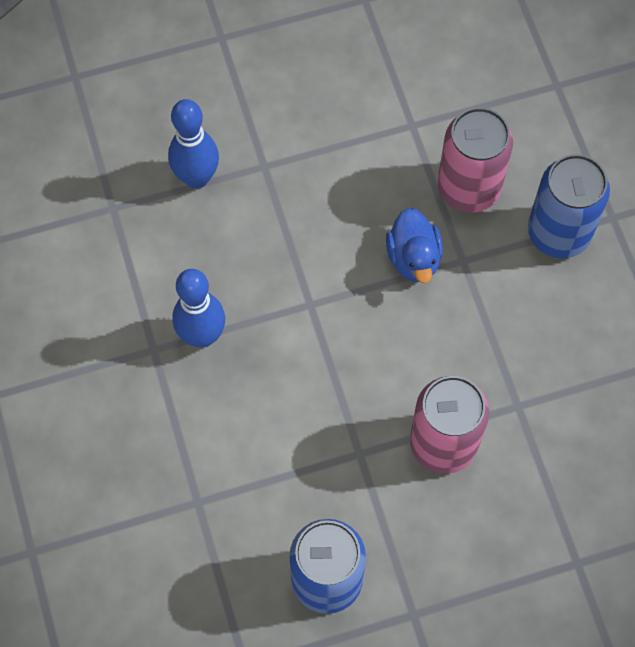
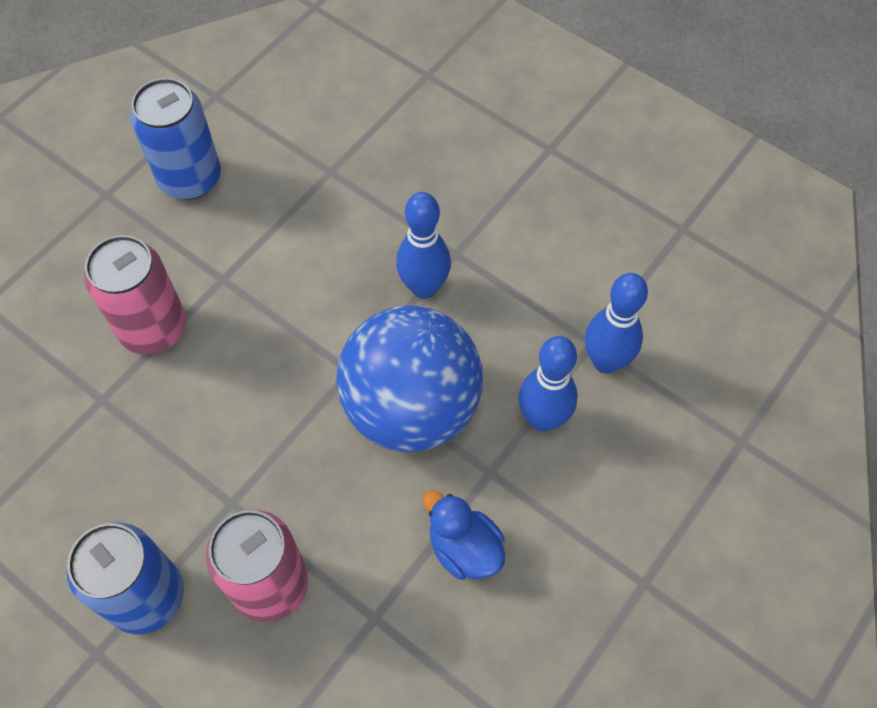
camera: 145 degrees right, 5 degrees down
(115, 188) = (605, 361): none -> blue bowling pin
(285, 246) = (411, 407): none -> blue ball
(413, 258) = (281, 474): blue duck -> blue duck (464, 548)

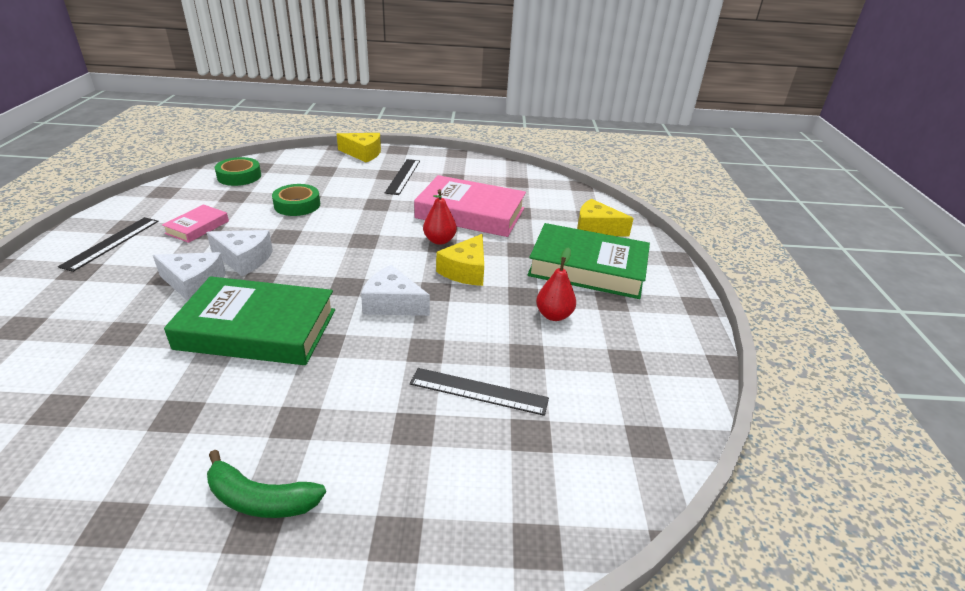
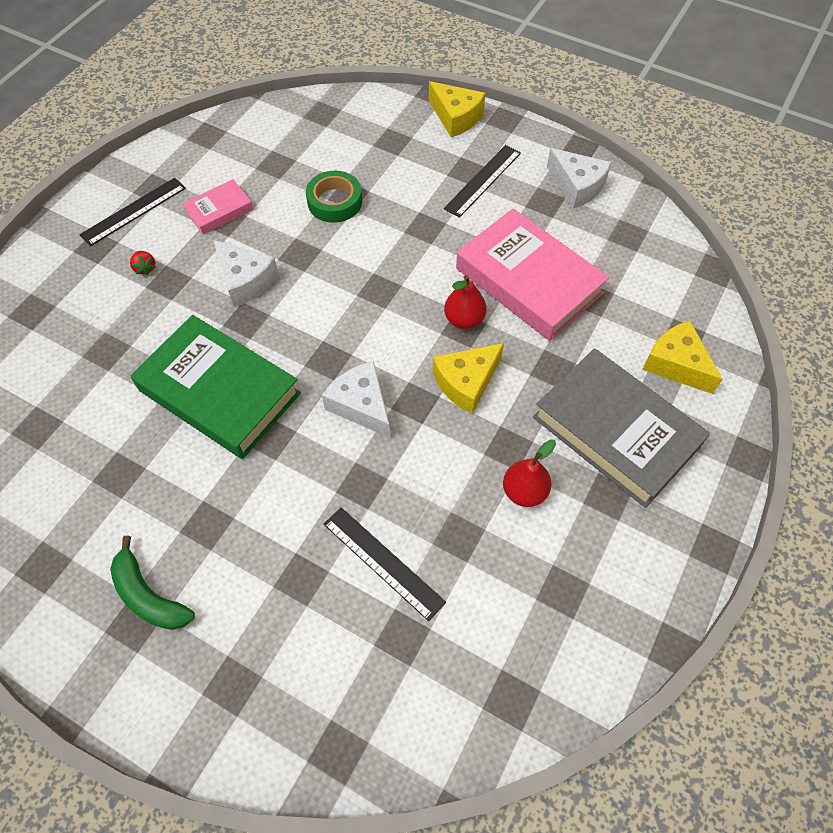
camera: 30 degrees right, 25 degrees up
(140, 273) = (145, 268): none -> red strawberry
(194, 284) = (187, 303): white cheese -> white cheese (577, 186)
(239, 176) = (293, 127): green tape -> none
(587, 268) = (615, 431): green book -> grey book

> Work instructions
From the first line to the last, write out the data exactly, dropping any pictures.

> Output below
camera: 145 degrees right, 5 degrees down
(115, 188) = (605, 361): none -> blue bowling pin
(285, 246) = (411, 407): none -> blue ball
(413, 258) = (281, 474): blue duck -> blue duck (464, 548)

camera: 30 degrees right, 25 degrees up
(140, 273) = (145, 268): none -> red strawberry
(194, 284) = (187, 303): white cheese -> white cheese (577, 186)
(239, 176) = (293, 127): green tape -> none
(587, 268) = (615, 431): green book -> grey book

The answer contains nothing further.